From top to bottom, write out the listing exactly and skip every picture.

**Raw data**
________________________________________
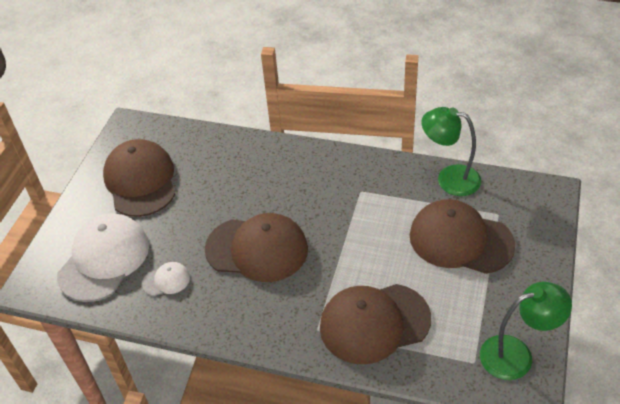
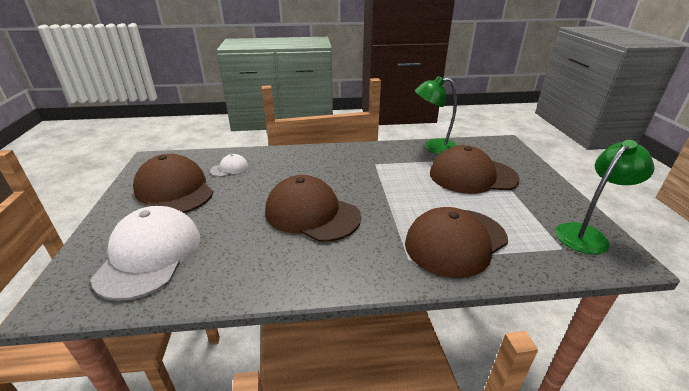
camera: 25 degrees left, 15 degrees down
(166, 280) = (230, 257): white cap -> white cap (229, 168)
(257, 249) = (312, 214): brown cap -> brown cap turned 135 degrees counterclockwise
________________________________________
**Task output**
camera: 25 degrees left, 15 degrees down
(166, 280) = (230, 257): white cap -> white cap (229, 168)
(257, 249) = (312, 214): brown cap -> brown cap turned 135 degrees counterclockwise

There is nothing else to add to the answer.